Task instructions:
The output must reproduce each line of the data word for word.

Data for this task:
┌────────

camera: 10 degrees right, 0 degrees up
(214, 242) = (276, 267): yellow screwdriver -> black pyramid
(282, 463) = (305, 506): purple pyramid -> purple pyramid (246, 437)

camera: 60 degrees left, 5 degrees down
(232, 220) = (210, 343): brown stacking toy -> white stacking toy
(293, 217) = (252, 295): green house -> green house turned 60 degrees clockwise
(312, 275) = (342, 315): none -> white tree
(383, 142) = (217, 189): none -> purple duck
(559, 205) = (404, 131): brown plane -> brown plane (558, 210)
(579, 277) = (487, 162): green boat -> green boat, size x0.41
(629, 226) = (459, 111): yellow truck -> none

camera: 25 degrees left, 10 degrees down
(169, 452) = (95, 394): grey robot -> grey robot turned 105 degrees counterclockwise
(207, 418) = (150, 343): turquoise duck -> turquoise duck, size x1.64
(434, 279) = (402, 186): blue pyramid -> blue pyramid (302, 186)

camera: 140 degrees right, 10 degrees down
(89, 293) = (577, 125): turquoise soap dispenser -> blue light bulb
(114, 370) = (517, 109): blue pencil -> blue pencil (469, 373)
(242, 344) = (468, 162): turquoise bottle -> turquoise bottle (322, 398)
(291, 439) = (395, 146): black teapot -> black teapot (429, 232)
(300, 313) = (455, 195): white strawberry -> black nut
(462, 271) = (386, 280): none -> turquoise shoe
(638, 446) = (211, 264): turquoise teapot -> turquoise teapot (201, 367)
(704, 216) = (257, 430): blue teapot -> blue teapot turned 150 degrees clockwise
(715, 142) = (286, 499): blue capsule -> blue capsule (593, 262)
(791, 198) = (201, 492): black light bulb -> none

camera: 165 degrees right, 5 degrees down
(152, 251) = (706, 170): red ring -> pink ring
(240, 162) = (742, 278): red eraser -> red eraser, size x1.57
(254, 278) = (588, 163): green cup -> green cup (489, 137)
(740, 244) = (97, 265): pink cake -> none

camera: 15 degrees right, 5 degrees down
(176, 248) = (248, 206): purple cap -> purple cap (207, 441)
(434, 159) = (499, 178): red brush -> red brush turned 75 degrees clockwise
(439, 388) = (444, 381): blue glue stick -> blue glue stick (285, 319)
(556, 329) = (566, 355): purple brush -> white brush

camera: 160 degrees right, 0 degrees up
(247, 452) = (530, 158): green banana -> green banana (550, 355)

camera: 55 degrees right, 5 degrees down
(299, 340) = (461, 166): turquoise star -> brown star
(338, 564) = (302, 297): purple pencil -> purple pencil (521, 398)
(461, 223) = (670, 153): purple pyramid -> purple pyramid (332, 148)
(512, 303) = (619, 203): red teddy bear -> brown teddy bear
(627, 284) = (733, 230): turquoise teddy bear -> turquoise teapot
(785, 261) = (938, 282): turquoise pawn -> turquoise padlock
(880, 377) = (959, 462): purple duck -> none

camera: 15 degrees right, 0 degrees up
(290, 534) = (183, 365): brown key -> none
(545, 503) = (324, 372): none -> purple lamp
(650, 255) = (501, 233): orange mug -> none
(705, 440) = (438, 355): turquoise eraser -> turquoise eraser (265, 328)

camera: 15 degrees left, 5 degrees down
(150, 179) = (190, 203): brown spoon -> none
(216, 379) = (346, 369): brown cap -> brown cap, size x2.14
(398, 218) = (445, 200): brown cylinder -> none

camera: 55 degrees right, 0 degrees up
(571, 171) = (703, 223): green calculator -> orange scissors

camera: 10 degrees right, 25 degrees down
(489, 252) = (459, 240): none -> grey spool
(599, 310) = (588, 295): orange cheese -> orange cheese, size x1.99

└────────

Exercise response:
camera: 10 degrees right, 0 degrees up
(214, 242) = (276, 267): yellow screwdriver -> black pyramid
(282, 463) = (305, 506): purple pyramid -> purple pyramid (246, 437)

camera: 60 degrees left, 5 degrees down
(232, 220) = (210, 343): brown stacking toy -> white stacking toy
(293, 217) = (252, 295): green house -> green house turned 60 degrees clockwise
(312, 275) = (342, 315): none -> white tree
(383, 142) = (217, 189): none -> purple duck
(559, 205) = (404, 131): brown plane -> brown plane (558, 210)
(579, 277) = (487, 162): green boat -> green boat, size x0.41
(629, 226) = (459, 111): yellow truck -> none

camera: 25 degrees left, 10 degrees down
(169, 452) = (95, 394): grey robot -> grey robot turned 105 degrees counterclockwise
(207, 418) = (150, 343): turquoise duck -> turquoise duck, size x1.64
(434, 279) = (402, 186): blue pyramid -> blue pyramid (302, 186)

camera: 140 degrees right, 10 degrees down
(89, 293) = (577, 125): turquoise soap dispenser -> blue light bulb
(114, 370) = (517, 109): blue pencil -> blue pencil (469, 373)
(242, 344) = (468, 162): turquoise bottle -> turquoise bottle (322, 398)
(291, 439) = (395, 146): black teapot -> black teapot (429, 232)
(300, 313) = (455, 195): white strawberry -> black nut
(462, 271) = (386, 280): none -> turquoise shoe
(638, 446) = (211, 264): turquoise teapot -> turquoise teapot (201, 367)
(704, 216) = (257, 430): blue teapot -> blue teapot turned 150 degrees clockwise
(715, 142) = (286, 499): blue capsule -> blue capsule (593, 262)
(791, 198) = (201, 492): black light bulb -> none

camera: 165 degrees right, 5 degrees down
(152, 251) = (706, 170): red ring -> pink ring
(240, 162) = (742, 278): red eraser -> red eraser, size x1.57
(254, 278) = (588, 163): green cup -> green cup (489, 137)
(740, 244) = (97, 265): pink cake -> none

camera: 15 degrees right, 5 degrees down
(176, 248) = (248, 206): purple cap -> purple cap (207, 441)
(434, 159) = (499, 178): red brush -> red brush turned 75 degrees clockwise
(439, 388) = (444, 381): blue glue stick -> blue glue stick (285, 319)
(556, 329) = (566, 355): purple brush -> white brush

camera: 160 degrees right, 0 degrees up
(247, 452) = (530, 158): green banana -> green banana (550, 355)

camera: 55 degrees right, 5 degrees down
(299, 340) = (461, 166): turquoise star -> brown star
(338, 564) = (302, 297): purple pencil -> purple pencil (521, 398)
(461, 223) = (670, 153): purple pyramid -> purple pyramid (332, 148)
(512, 303) = (619, 203): red teddy bear -> brown teddy bear
(627, 284) = (733, 230): turquoise teddy bear -> turquoise teapot
(785, 261) = (938, 282): turquoise pawn -> turquoise padlock
(880, 377) = (959, 462): purple duck -> none

camera: 15 degrees right, 0 degrees up
(290, 534) = (183, 365): brown key -> none
(545, 503) = (324, 372): none -> purple lamp
(650, 255) = (501, 233): orange mug -> none
(705, 440) = (438, 355): turquoise eraser -> turquoise eraser (265, 328)

camera: 15 degrees left, 5 degrees down
(150, 179) = (190, 203): brown spoon -> none
(216, 379) = (346, 369): brown cap -> brown cap, size x2.14
(398, 218) = (445, 200): brown cylinder -> none

camera: 55 degrees right, 0 degrees up
(571, 171) = (703, 223): green calculator -> orange scissors

camera: 10 degrees right, 25 degrees down
(489, 252) = (459, 240): none -> grey spool
(599, 310) = (588, 295): orange cheese -> orange cheese, size x1.99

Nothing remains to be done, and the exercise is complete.